**Task objective:**
With nothing added or dropped, output every record below exactly.

(Stored items)
--------------------------------

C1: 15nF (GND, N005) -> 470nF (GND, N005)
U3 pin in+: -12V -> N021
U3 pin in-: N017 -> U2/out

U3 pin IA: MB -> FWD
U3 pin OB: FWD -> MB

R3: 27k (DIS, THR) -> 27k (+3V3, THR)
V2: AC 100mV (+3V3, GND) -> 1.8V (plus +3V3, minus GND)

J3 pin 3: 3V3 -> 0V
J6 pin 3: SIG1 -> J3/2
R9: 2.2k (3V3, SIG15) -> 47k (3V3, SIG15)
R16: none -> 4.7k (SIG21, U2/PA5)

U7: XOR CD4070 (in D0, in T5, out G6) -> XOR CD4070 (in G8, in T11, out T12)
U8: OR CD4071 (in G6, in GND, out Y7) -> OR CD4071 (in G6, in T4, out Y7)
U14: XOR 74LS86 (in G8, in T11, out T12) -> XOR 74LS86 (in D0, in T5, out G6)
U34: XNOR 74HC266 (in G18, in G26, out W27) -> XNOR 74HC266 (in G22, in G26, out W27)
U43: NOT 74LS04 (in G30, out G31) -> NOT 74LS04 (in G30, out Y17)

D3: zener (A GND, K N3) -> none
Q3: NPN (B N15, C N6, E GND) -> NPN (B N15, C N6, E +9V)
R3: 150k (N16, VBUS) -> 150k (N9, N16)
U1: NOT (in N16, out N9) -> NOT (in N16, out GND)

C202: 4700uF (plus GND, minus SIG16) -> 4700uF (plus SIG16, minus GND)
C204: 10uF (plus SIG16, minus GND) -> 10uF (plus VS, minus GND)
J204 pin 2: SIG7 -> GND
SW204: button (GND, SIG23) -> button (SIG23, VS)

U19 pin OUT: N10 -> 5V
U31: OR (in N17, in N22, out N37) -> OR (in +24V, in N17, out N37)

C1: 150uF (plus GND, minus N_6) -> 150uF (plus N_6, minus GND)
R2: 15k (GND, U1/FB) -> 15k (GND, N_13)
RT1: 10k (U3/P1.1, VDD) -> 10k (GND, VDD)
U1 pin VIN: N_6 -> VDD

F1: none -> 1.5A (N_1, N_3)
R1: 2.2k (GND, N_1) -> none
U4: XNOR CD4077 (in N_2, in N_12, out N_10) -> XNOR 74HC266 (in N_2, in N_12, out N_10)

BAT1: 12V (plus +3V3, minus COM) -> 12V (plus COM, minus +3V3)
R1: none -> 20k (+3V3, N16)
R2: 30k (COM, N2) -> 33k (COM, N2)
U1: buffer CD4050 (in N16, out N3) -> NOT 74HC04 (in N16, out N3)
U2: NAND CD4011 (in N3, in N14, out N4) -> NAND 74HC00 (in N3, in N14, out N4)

--------------------------------

**Answer to this exercise:**
C1: 15nF (GND, N005) -> 470nF (GND, N005)
U3 pin in+: -12V -> N021
U3 pin in-: N017 -> U2/out

U3 pin IA: MB -> FWD
U3 pin OB: FWD -> MB

R3: 27k (DIS, THR) -> 27k (+3V3, THR)
V2: AC 100mV (+3V3, GND) -> 1.8V (plus +3V3, minus GND)

J3 pin 3: 3V3 -> 0V
J6 pin 3: SIG1 -> J3/2
R9: 2.2k (3V3, SIG15) -> 47k (3V3, SIG15)
R16: none -> 4.7k (SIG21, U2/PA5)

U7: XOR CD4070 (in D0, in T5, out G6) -> XOR CD4070 (in G8, in T11, out T12)
U8: OR CD4071 (in G6, in GND, out Y7) -> OR CD4071 (in G6, in T4, out Y7)
U14: XOR 74LS86 (in G8, in T11, out T12) -> XOR 74LS86 (in D0, in T5, out G6)
U34: XNOR 74HC266 (in G18, in G26, out W27) -> XNOR 74HC266 (in G22, in G26, out W27)
U43: NOT 74LS04 (in G30, out G31) -> NOT 74LS04 (in G30, out Y17)

D3: zener (A GND, K N3) -> none
Q3: NPN (B N15, C N6, E GND) -> NPN (B N15, C N6, E +9V)
R3: 150k (N16, VBUS) -> 150k (N9, N16)
U1: NOT (in N16, out N9) -> NOT (in N16, out GND)

C202: 4700uF (plus GND, minus SIG16) -> 4700uF (plus SIG16, minus GND)
C204: 10uF (plus SIG16, minus GND) -> 10uF (plus VS, minus GND)
J204 pin 2: SIG7 -> GND
SW204: button (GND, SIG23) -> button (SIG23, VS)

U19 pin OUT: N10 -> 5V
U31: OR (in N17, in N22, out N37) -> OR (in +24V, in N17, out N37)

C1: 150uF (plus GND, minus N_6) -> 150uF (plus N_6, minus GND)
R2: 15k (GND, U1/FB) -> 15k (GND, N_13)
RT1: 10k (U3/P1.1, VDD) -> 10k (GND, VDD)
U1 pin VIN: N_6 -> VDD

F1: none -> 1.5A (N_1, N_3)
R1: 2.2k (GND, N_1) -> none
U4: XNOR CD4077 (in N_2, in N_12, out N_10) -> XNOR 74HC266 (in N_2, in N_12, out N_10)

BAT1: 12V (plus +3V3, minus COM) -> 12V (plus COM, minus +3V3)
R1: none -> 20k (+3V3, N16)
R2: 30k (COM, N2) -> 33k (COM, N2)
U1: buffer CD4050 (in N16, out N3) -> NOT 74HC04 (in N16, out N3)
U2: NAND CD4011 (in N3, in N14, out N4) -> NAND 74HC00 (in N3, in N14, out N4)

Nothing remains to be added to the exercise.